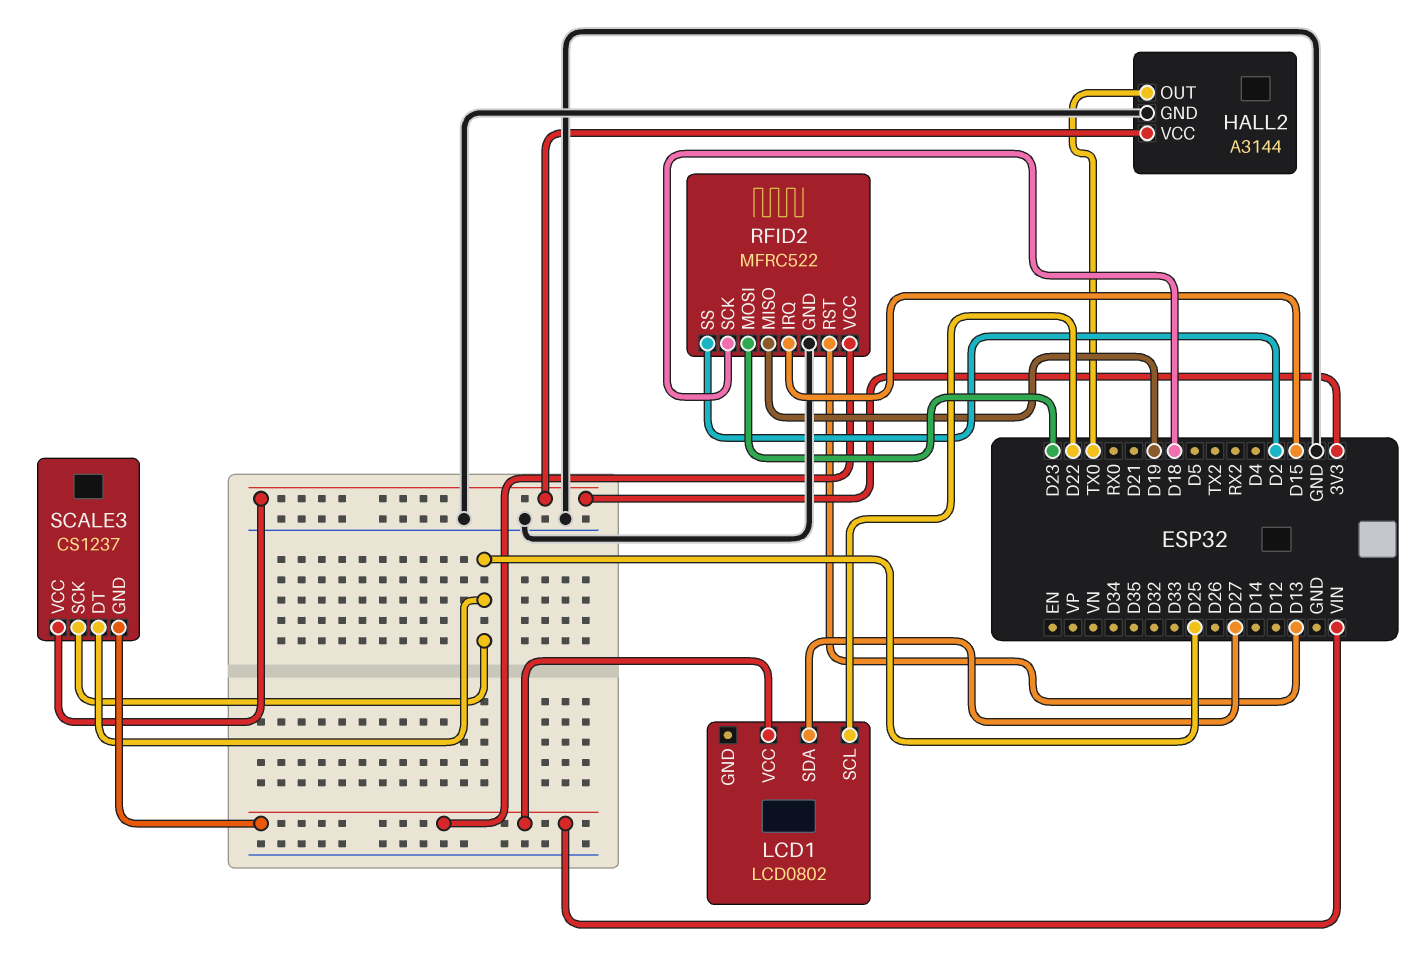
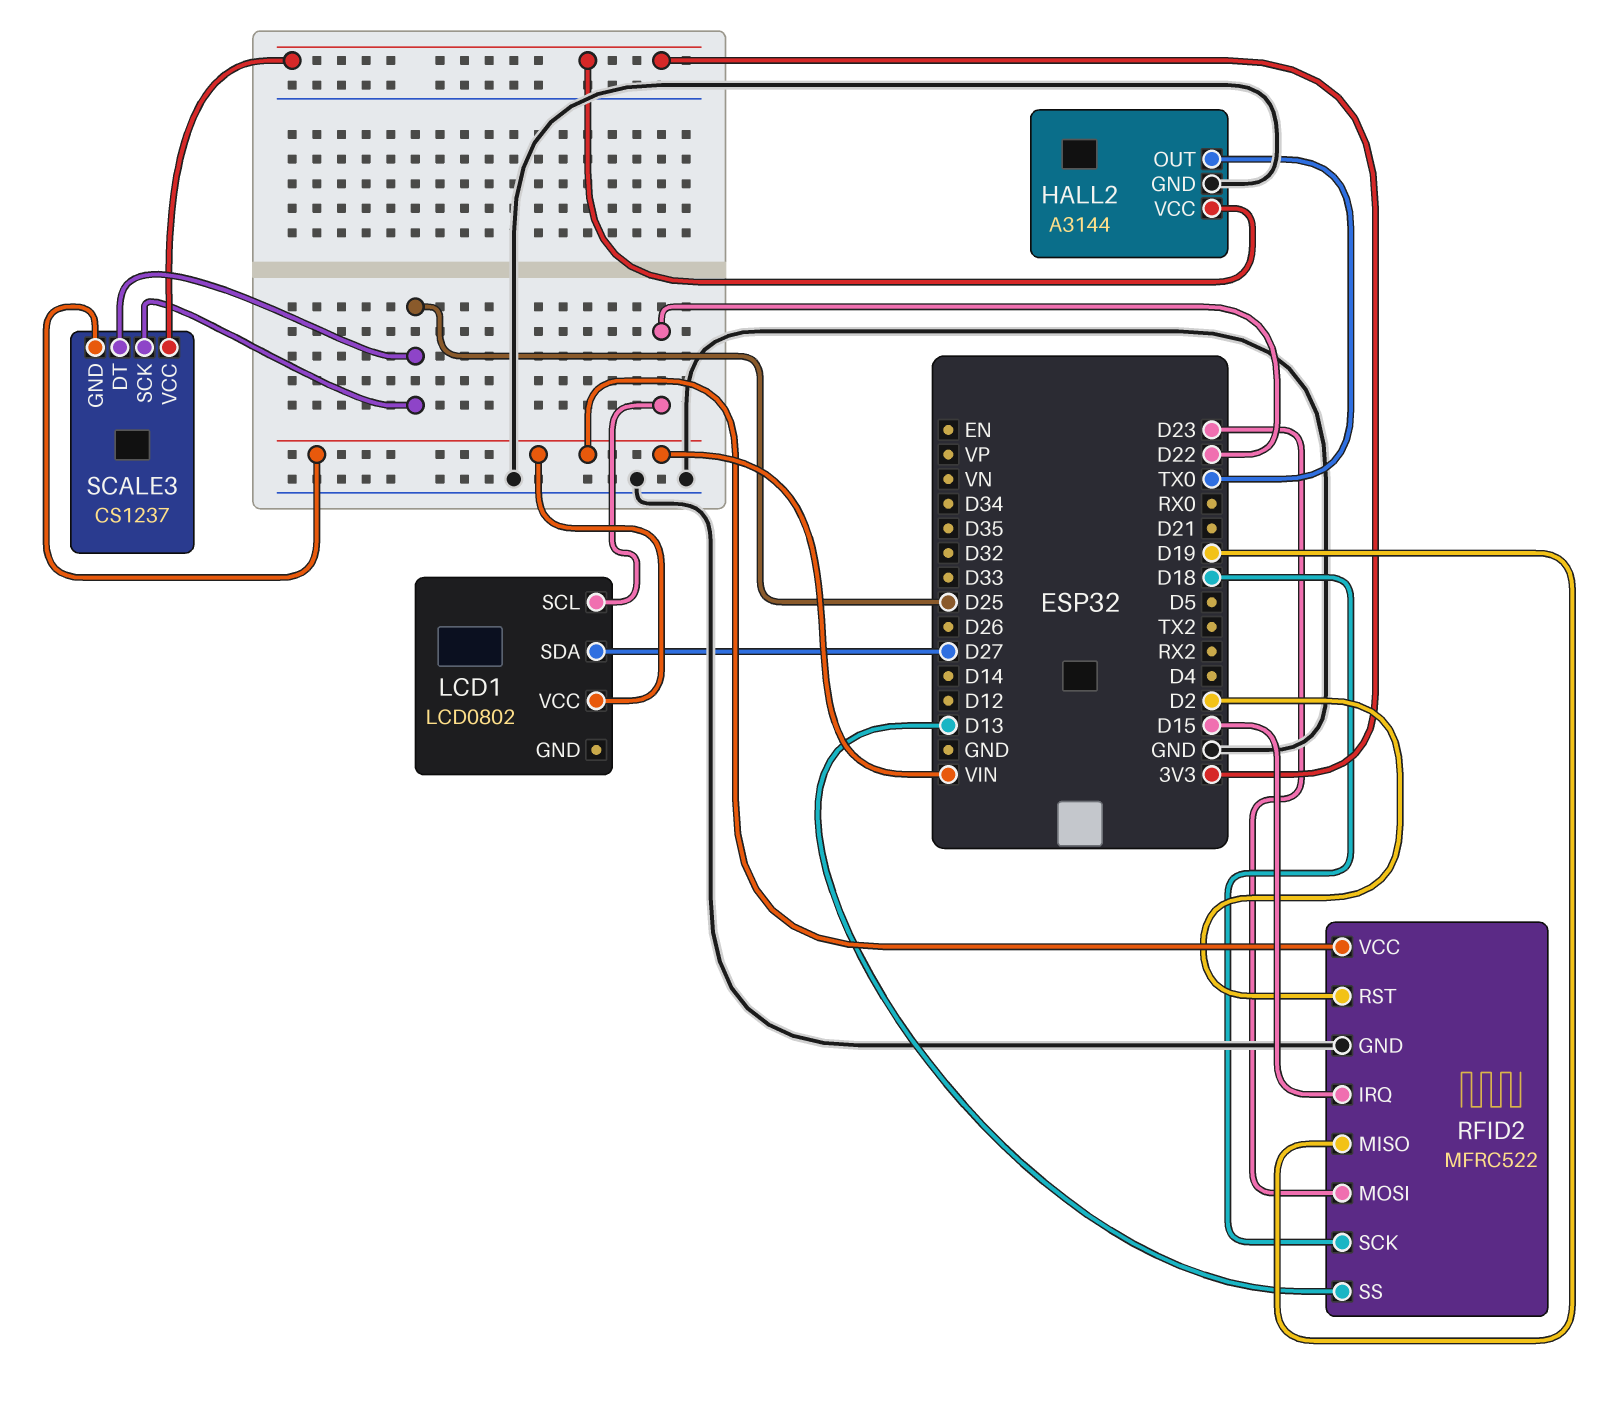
RFID2 pin RST: D13 -> D2
RFID2 pin SS: D2 -> D13

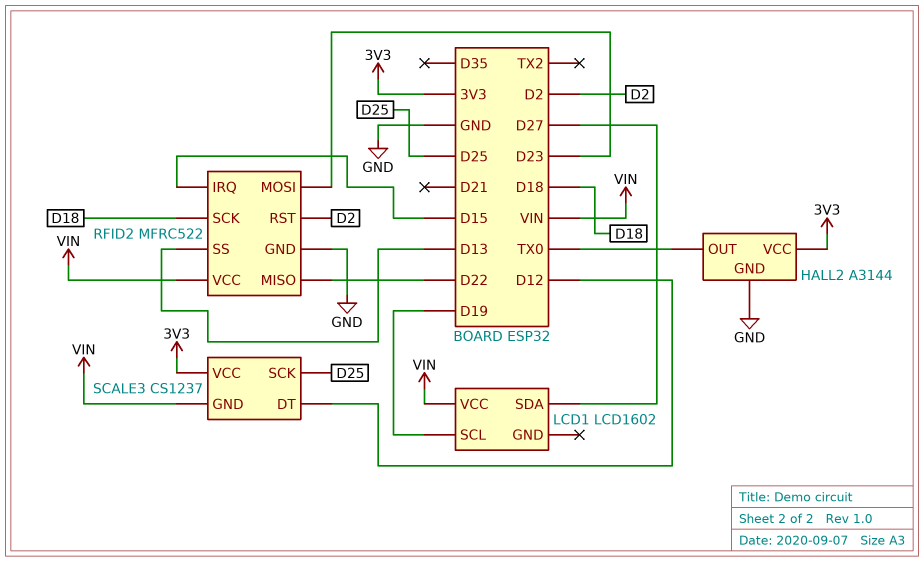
LCD1: LCD0802 -> LCD1602
LCD1 pin SCL: D22 -> D19
RFID2 pin MISO: D19 -> D22
SCALE3 pin DT: D25 -> D12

#### Exercise directions:
The lines above should be transcribed exactly, with every image removed.

#### Finished exercise:
RFID2 pin RST: D13 -> D2
RFID2 pin SS: D2 -> D13

LCD1: LCD0802 -> LCD1602
LCD1 pin SCL: D22 -> D19
RFID2 pin MISO: D19 -> D22
SCALE3 pin DT: D25 -> D12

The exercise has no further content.